• [EXERCISE AIM]: Copies of all lines containing the string "pentagon" are needed from the data below.

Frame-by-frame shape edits
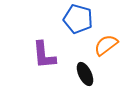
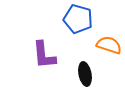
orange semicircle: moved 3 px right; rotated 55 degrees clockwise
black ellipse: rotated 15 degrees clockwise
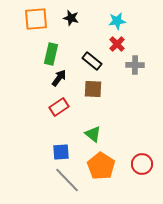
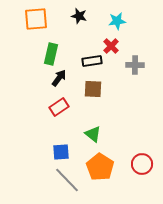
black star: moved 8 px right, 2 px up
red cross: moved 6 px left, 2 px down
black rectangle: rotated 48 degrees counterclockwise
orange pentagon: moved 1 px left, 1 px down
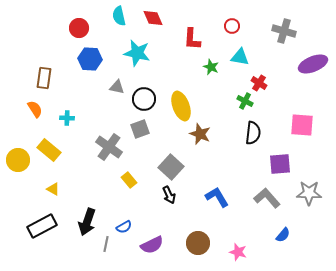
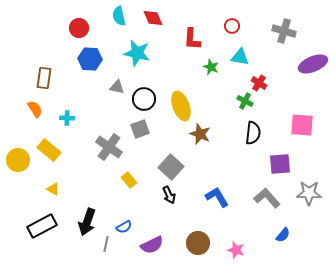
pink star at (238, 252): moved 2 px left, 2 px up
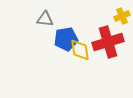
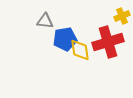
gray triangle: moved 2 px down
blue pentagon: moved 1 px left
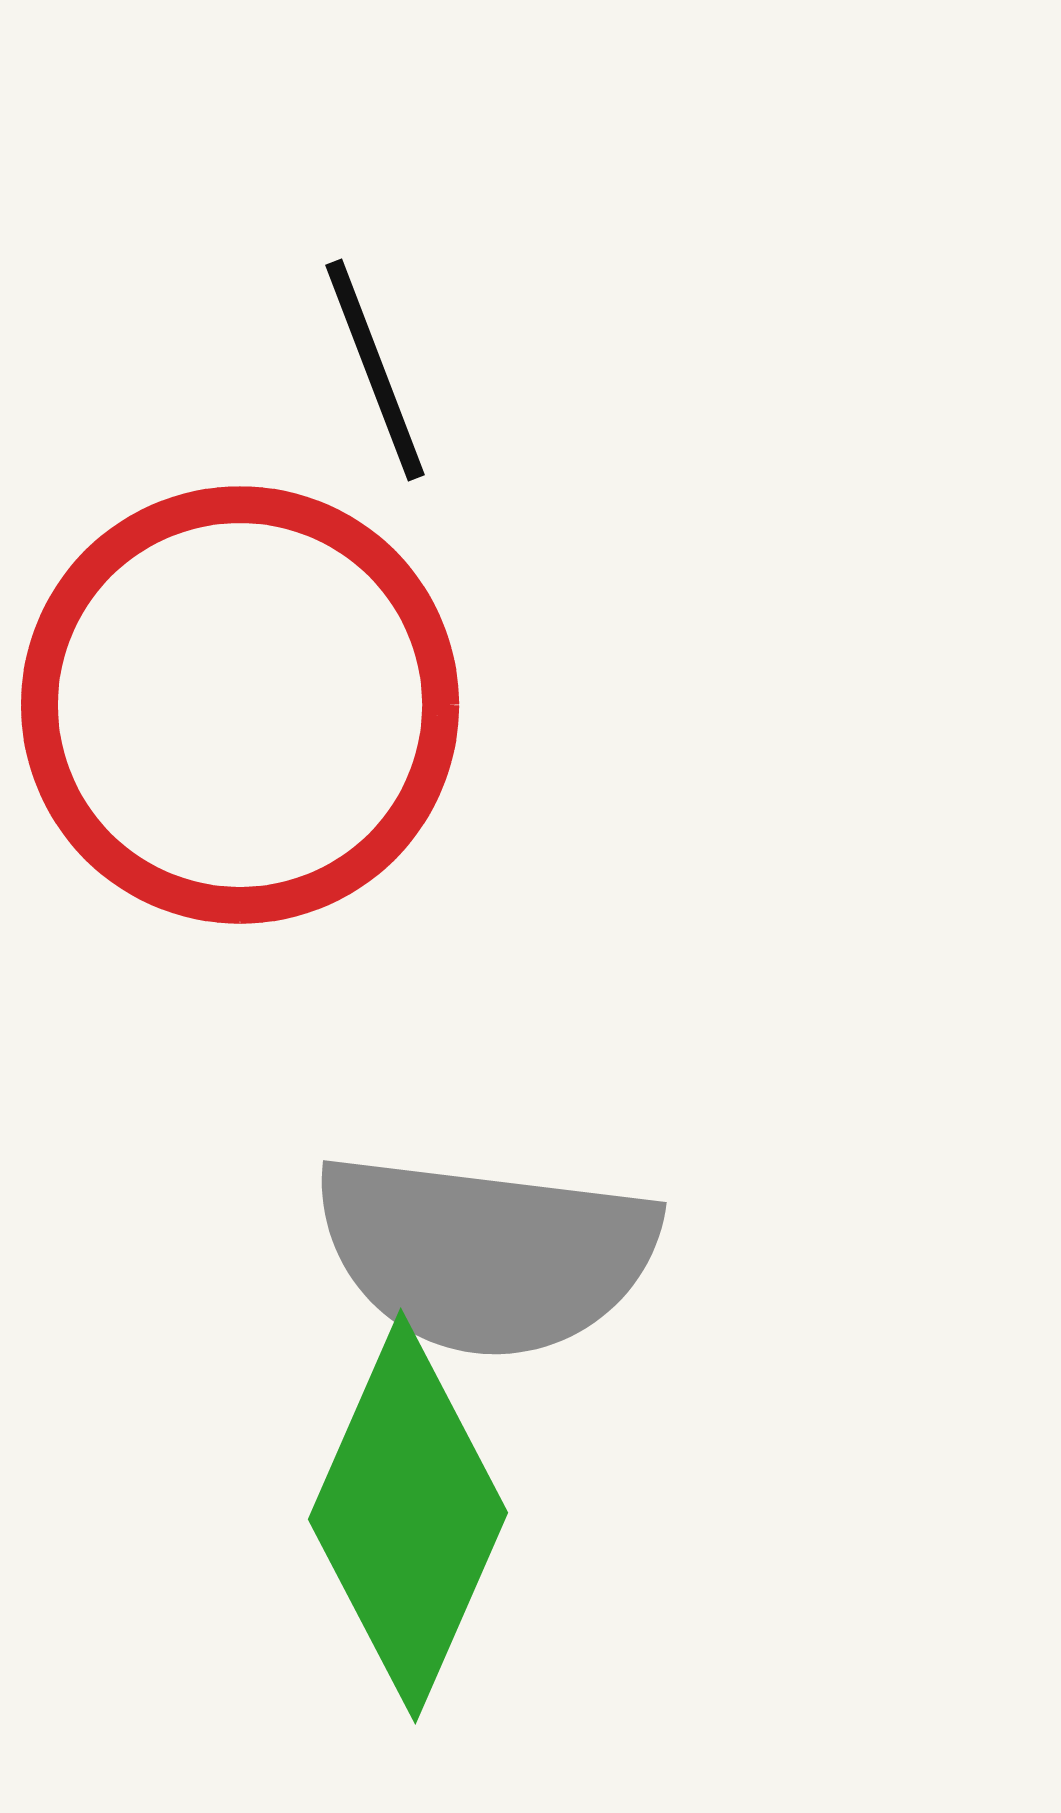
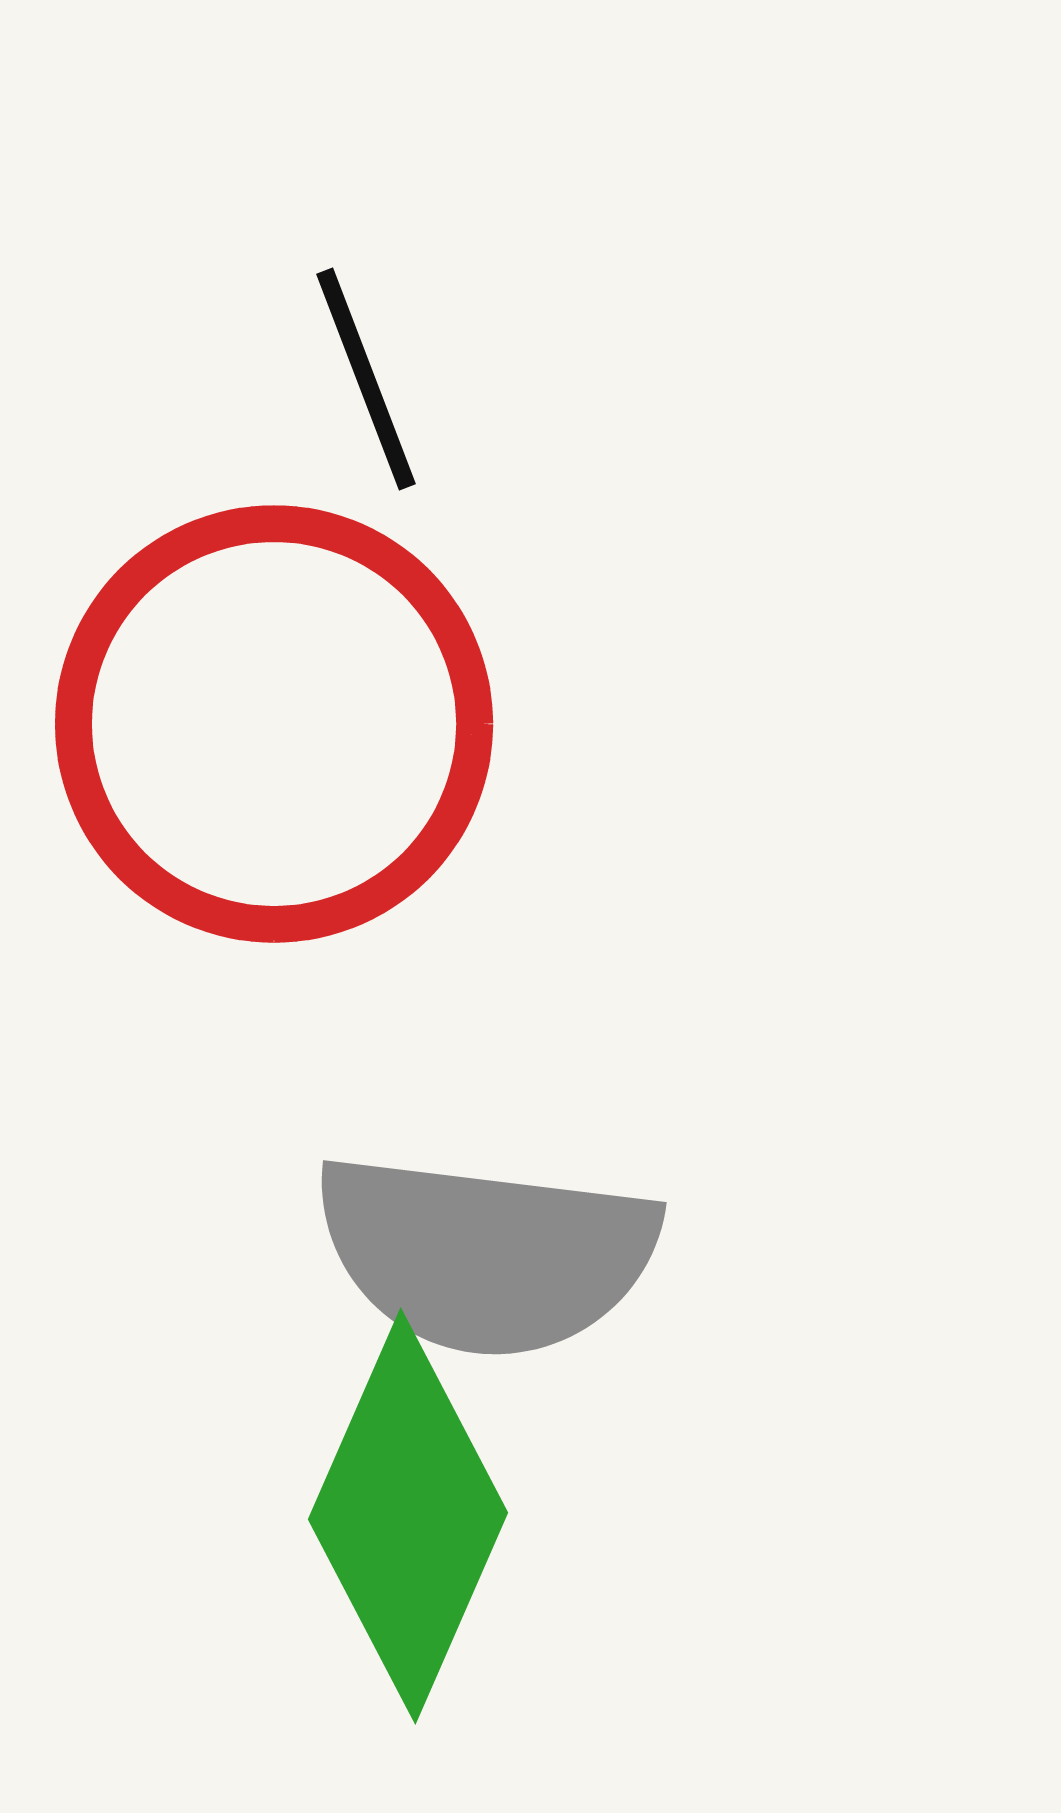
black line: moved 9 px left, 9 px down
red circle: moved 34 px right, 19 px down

• [REPLY TO THE EXERCISE]:
orange pentagon: moved 1 px left, 1 px down
blue pentagon: moved 1 px left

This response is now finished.